▶ [YOUR GOAL]: Please keep pictures out and return the lines below exactly, from the one holding "none -> tan brick H2:K2 level 1" through the last, both included.

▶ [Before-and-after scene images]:
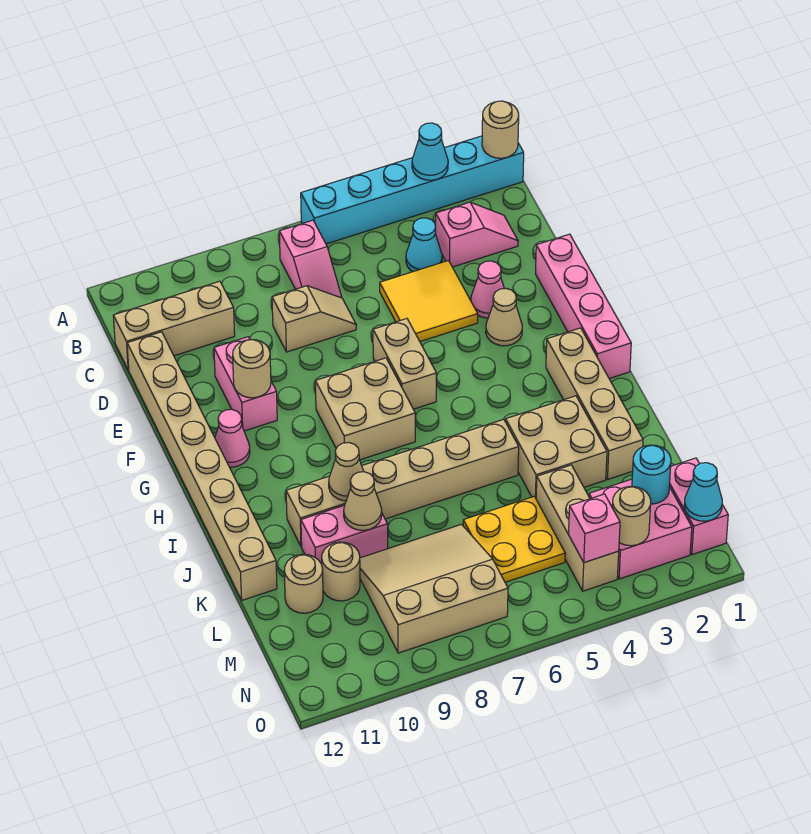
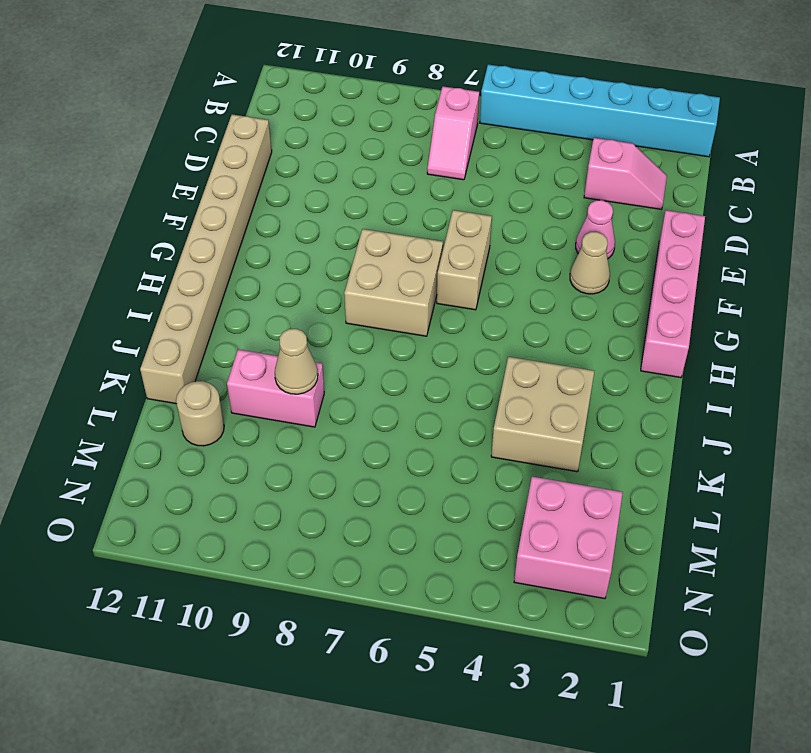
none -> cyan cone C4 level 1
none -> tan brick C10:C12 level 1
none -> yellow tile D4:E5 level 1
none -> tan slope D7:D8 level 1 top 8

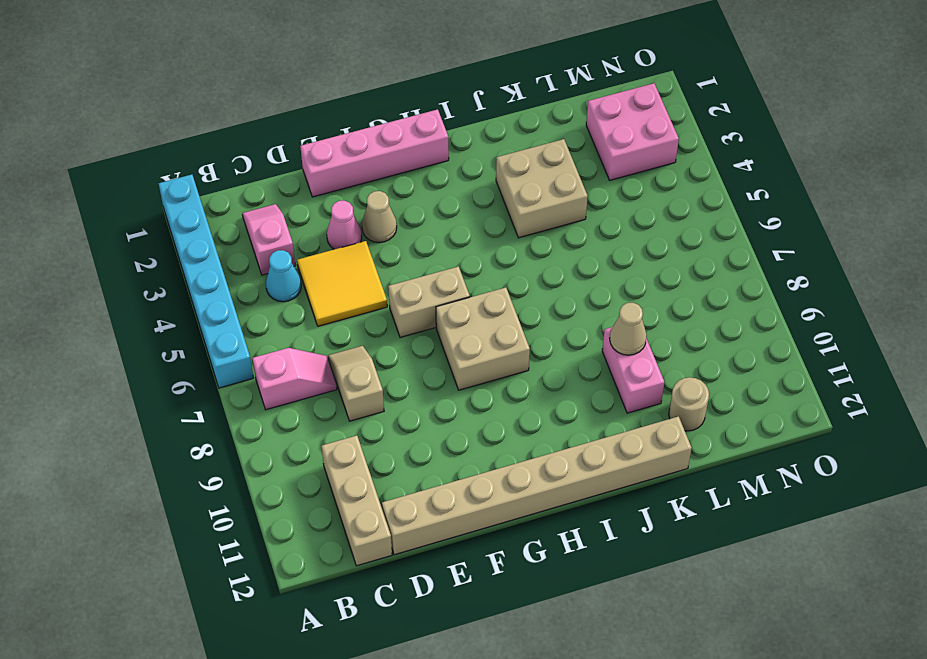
none -> pink brick E10:F10 level 1
none -> pink cone G11 level 1
none -> tan brick H2:K2 level 1
none -> tan brick J5:J10 level 1

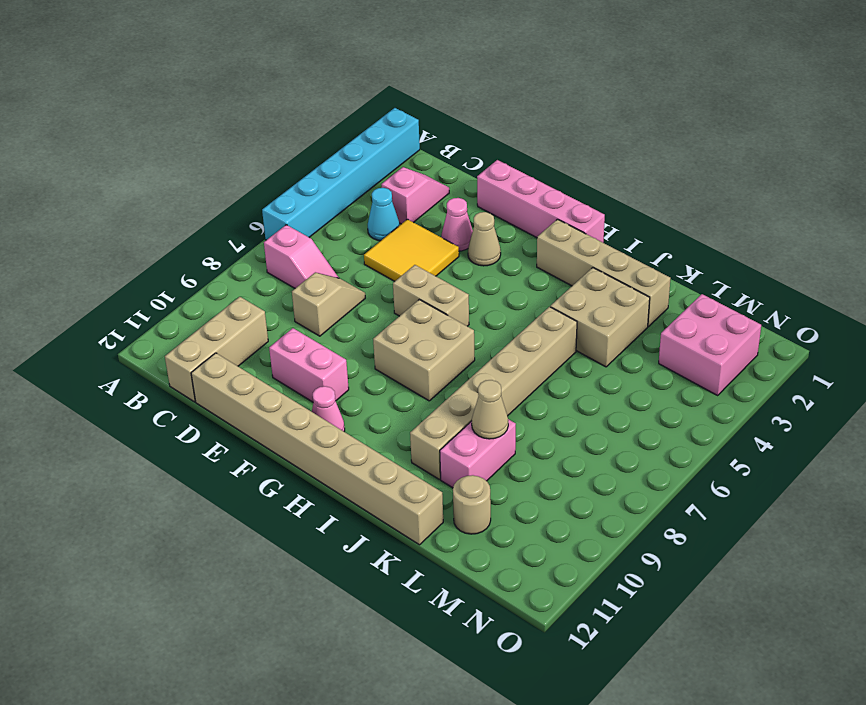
none -> tan brick L4:N4 level 1
none -> yellow plate L5:M6 level 1
none -> tan slope L7:N9 level 1 top N
none -> tan round brick L10 level 1

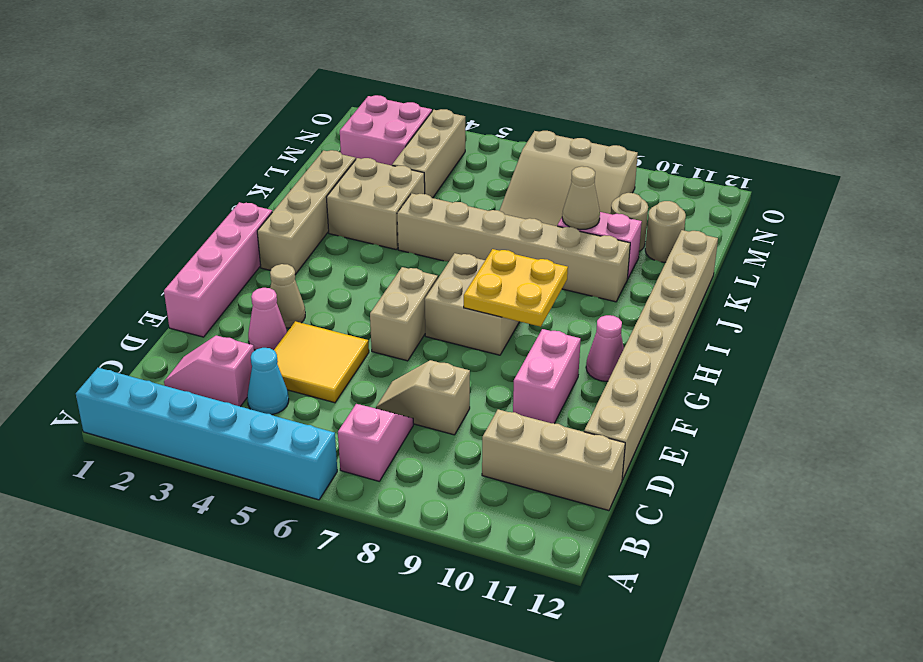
yellow plate G8:H9 level 2 -> yellow plate L5:M6 level 1
none -> pink brick M1:N1 level 1
none -> tan round brick A1 level 2
none -> cyan cone A3 level 2
none -> tan round brick F10 level 2

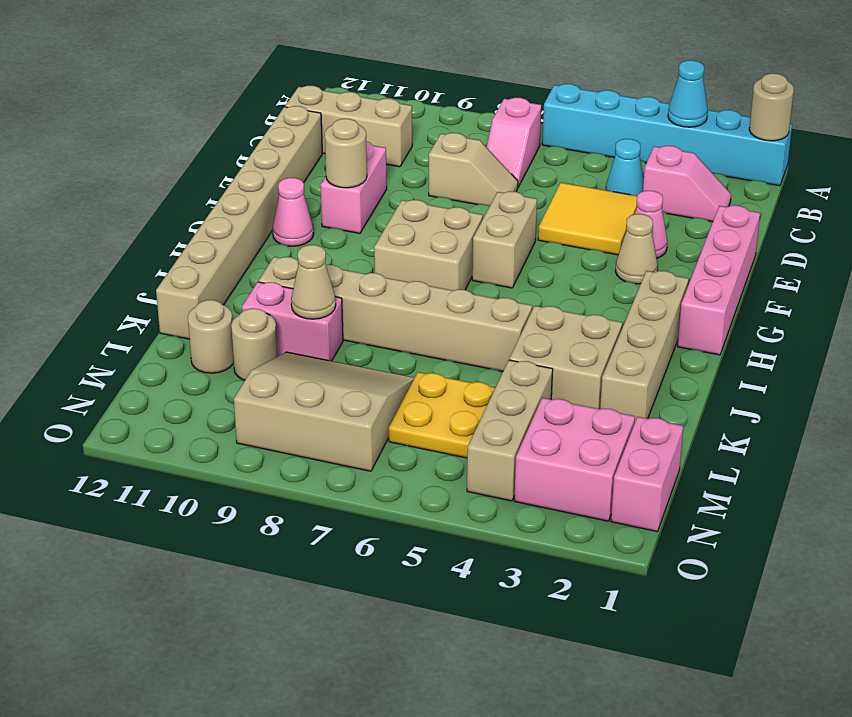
none -> tan cone J9 level 2
none -> cyan round brick M2 level 2
none -> cyan cone N1 level 2
none -> tan round brick N3 level 2

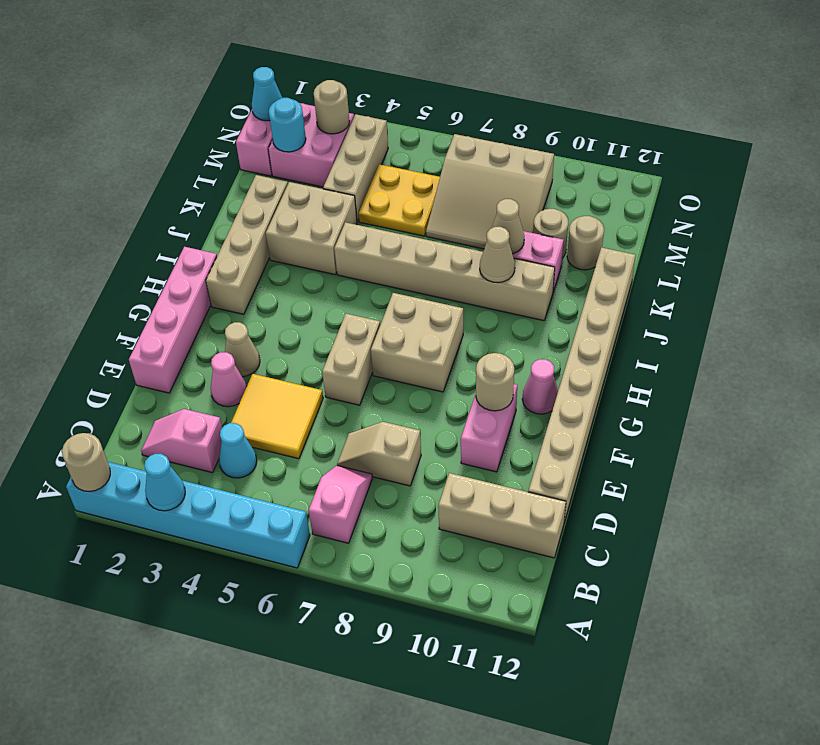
none -> pink brick N4 level 2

▶ [SOLUTION FOR THIS EXERCISE]:
none -> tan brick H2:K2 level 1
none -> tan brick J5:J10 level 1

none -> tan brick L4:N4 level 1
none -> yellow plate L5:M6 level 1
none -> tan slope L7:N9 level 1 top N
none -> tan round brick L10 level 1

yellow plate G8:H9 level 2 -> yellow plate L5:M6 level 1
none -> pink brick M1:N1 level 1
none -> tan round brick A1 level 2
none -> cyan cone A3 level 2
none -> tan round brick F10 level 2

none -> tan cone J9 level 2
none -> cyan round brick M2 level 2
none -> cyan cone N1 level 2
none -> tan round brick N3 level 2

none -> pink brick N4 level 2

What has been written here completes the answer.